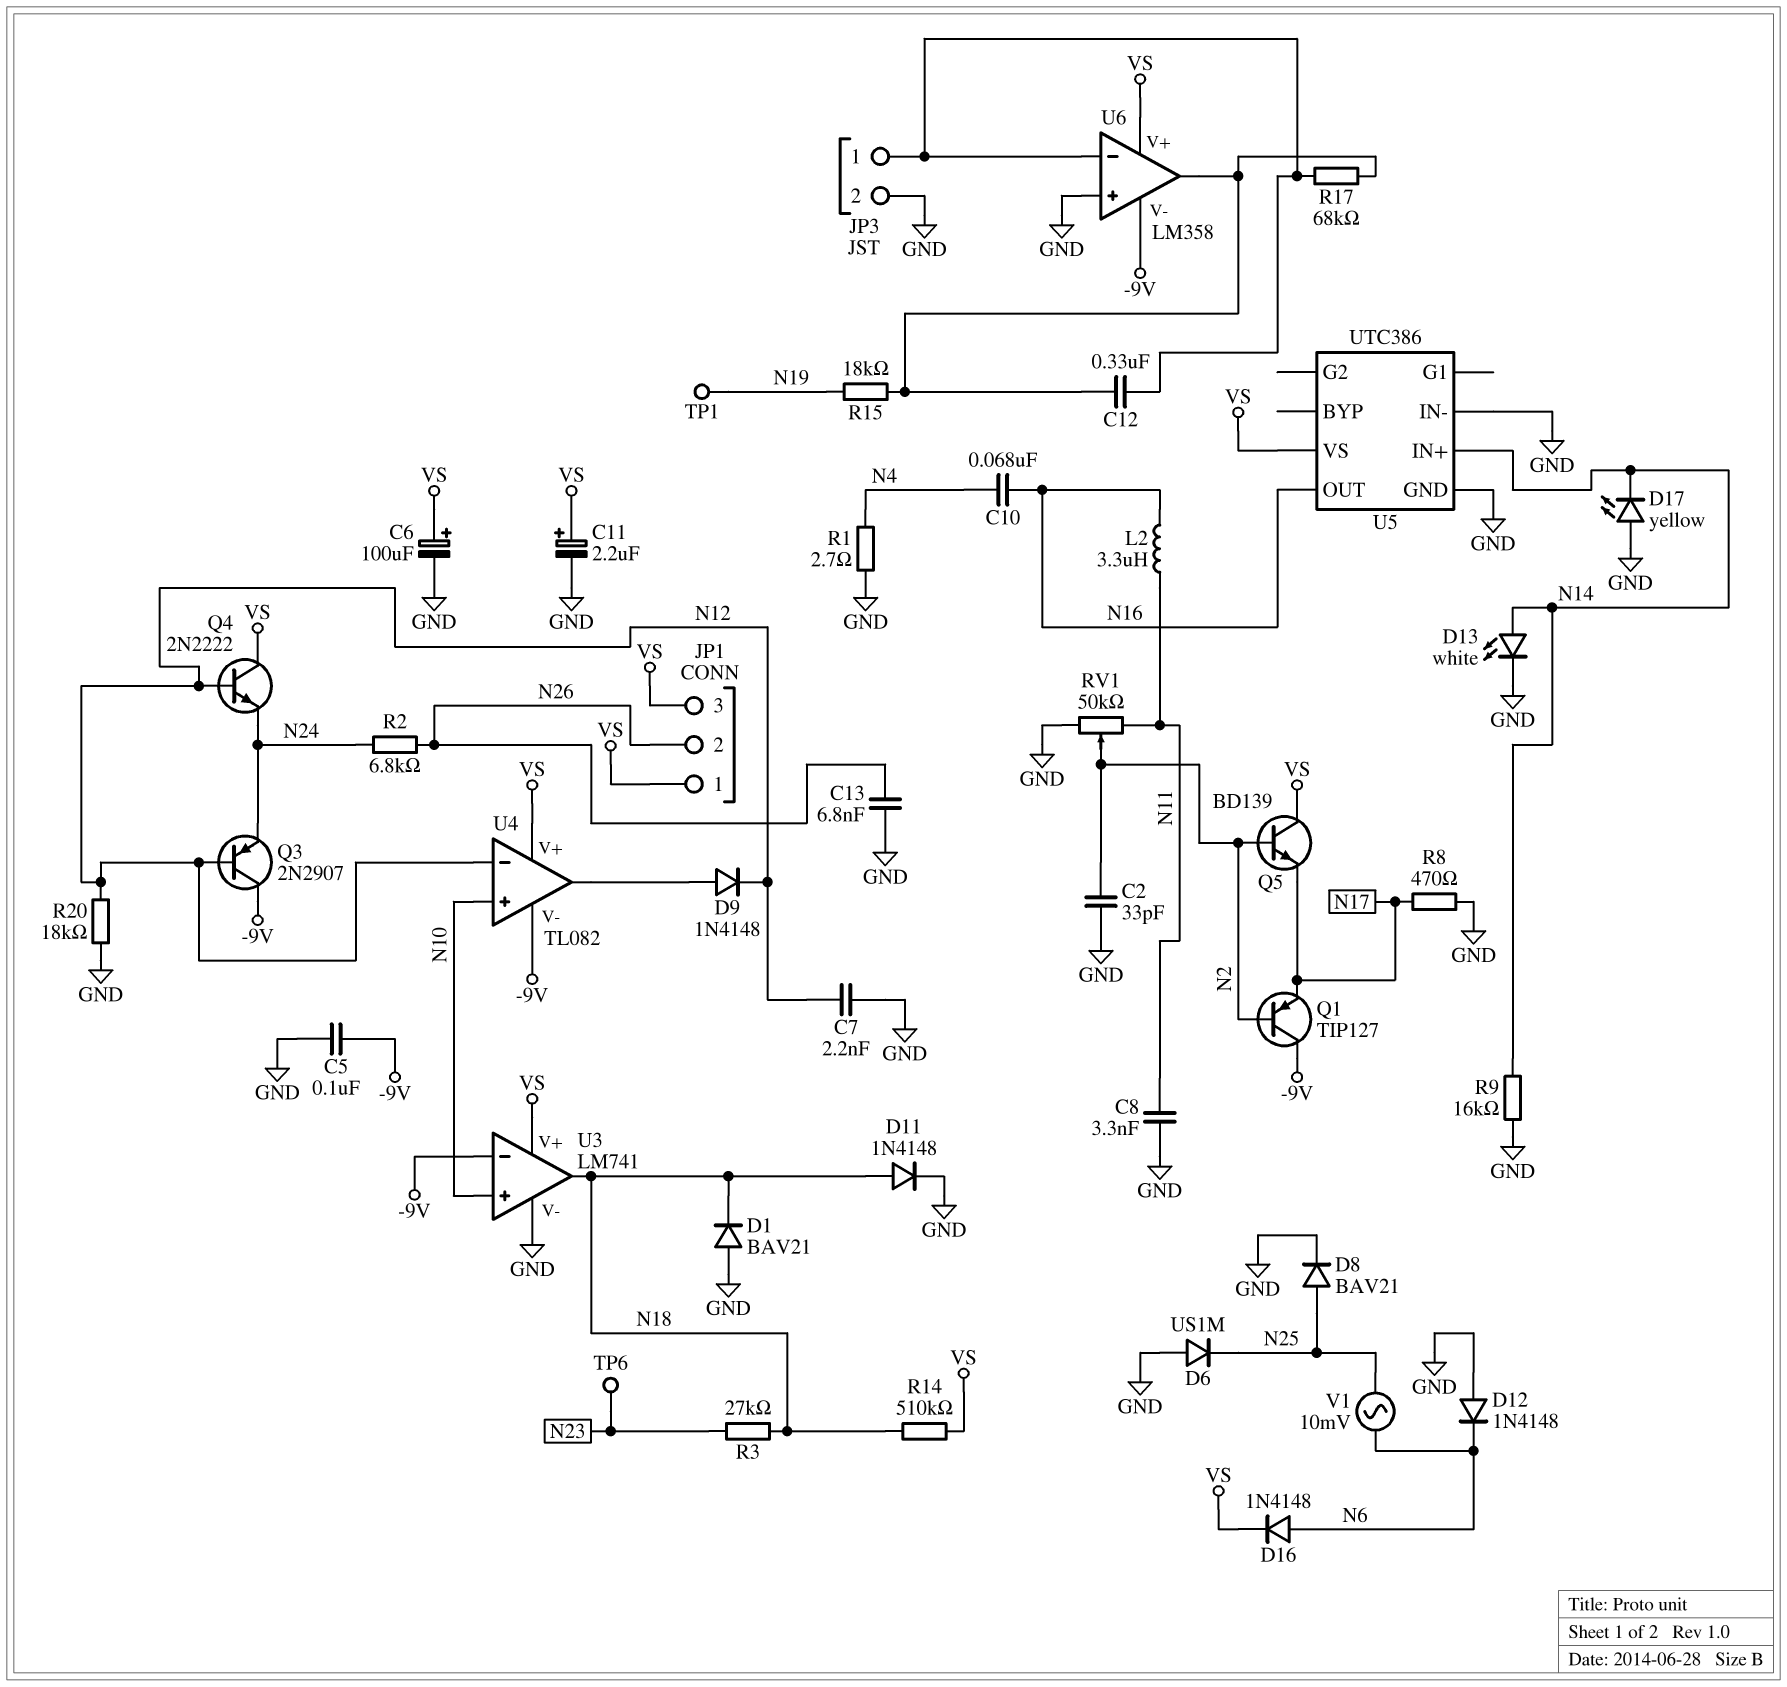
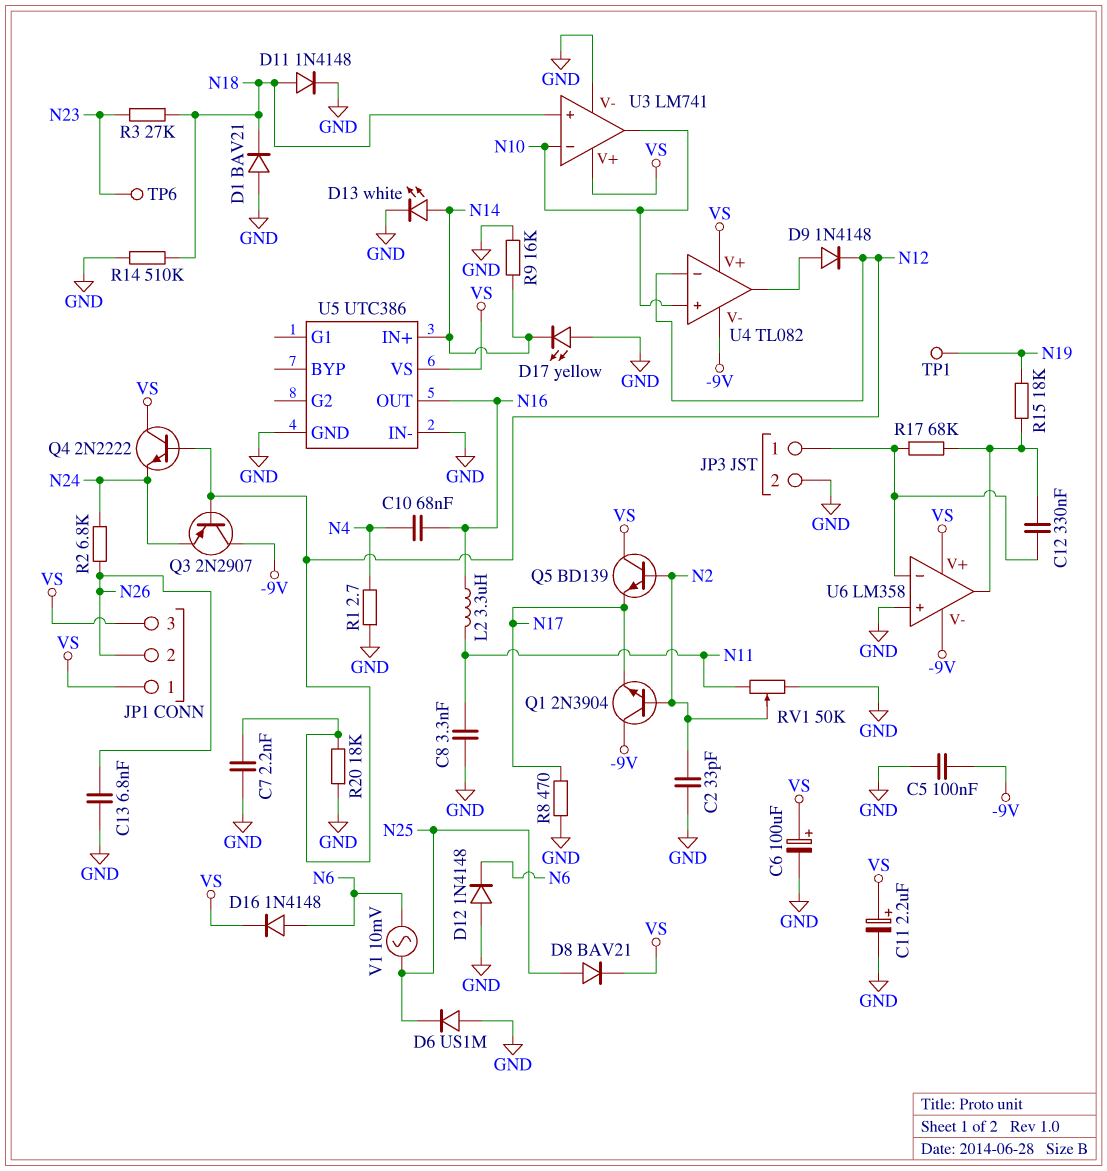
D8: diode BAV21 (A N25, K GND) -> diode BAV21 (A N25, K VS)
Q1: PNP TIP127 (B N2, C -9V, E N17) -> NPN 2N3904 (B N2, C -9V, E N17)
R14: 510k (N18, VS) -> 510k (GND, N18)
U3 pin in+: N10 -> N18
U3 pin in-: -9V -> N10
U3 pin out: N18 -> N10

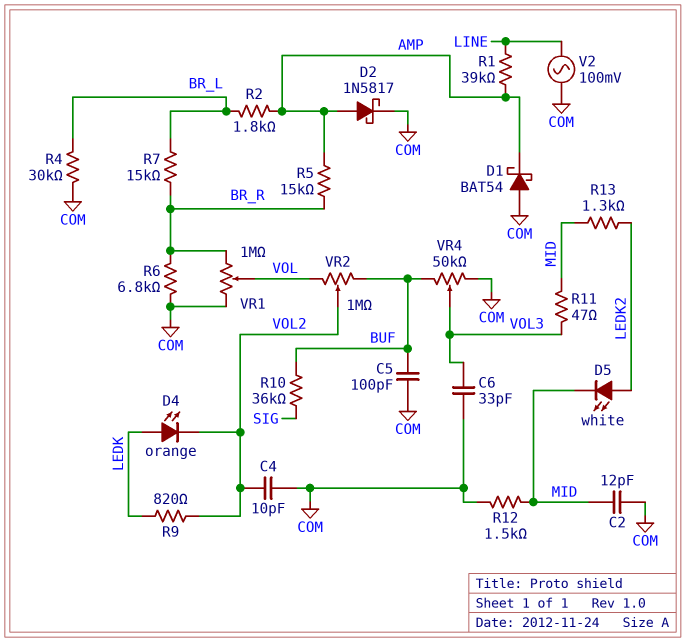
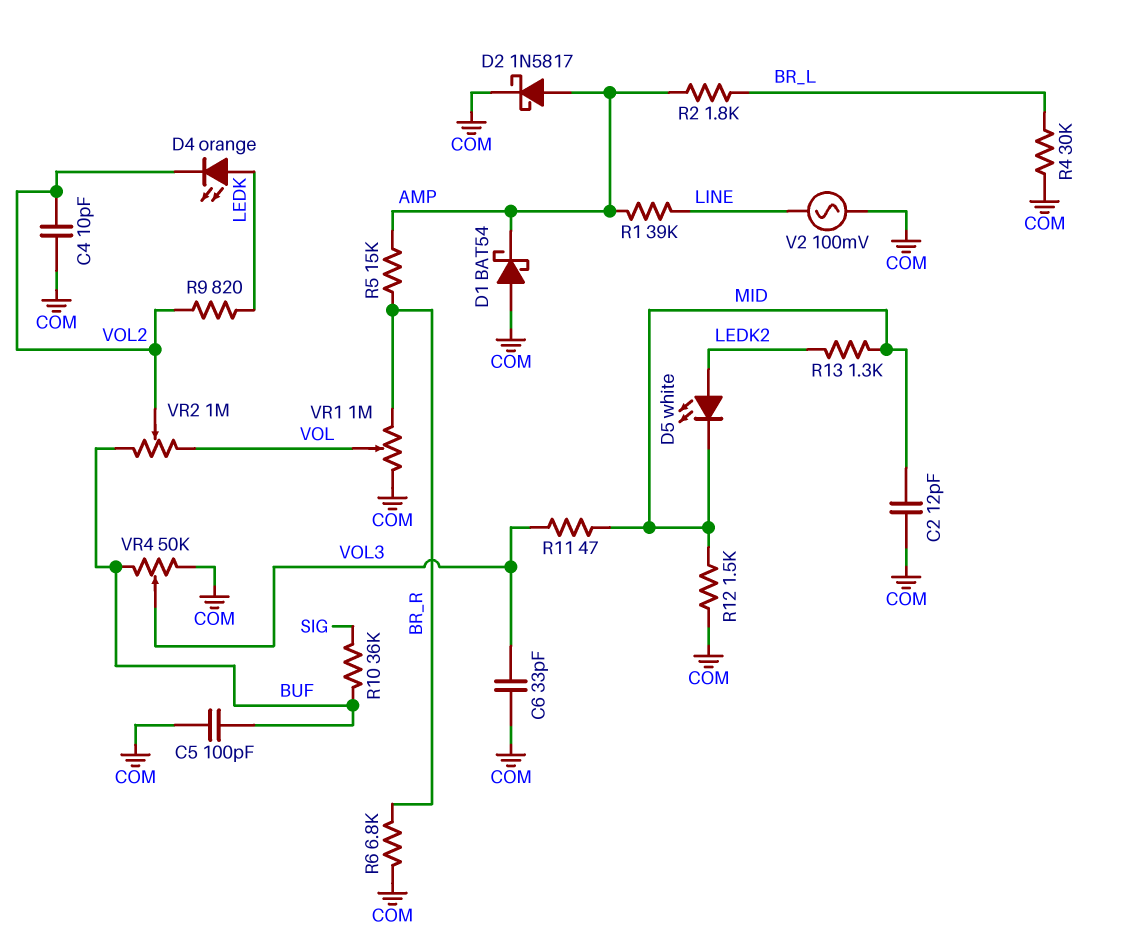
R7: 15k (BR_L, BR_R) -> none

════

INSTRUCTIONS TO FOLLOW: Please restate, word for word, the lines from the one with "R14: 510k (N18, VS) -> 510k (GND, N18)" through the final line of the material, both included, and omit the pictures.

ANSWER AREA:
R14: 510k (N18, VS) -> 510k (GND, N18)
U3 pin in+: N10 -> N18
U3 pin in-: -9V -> N10
U3 pin out: N18 -> N10

R7: 15k (BR_L, BR_R) -> none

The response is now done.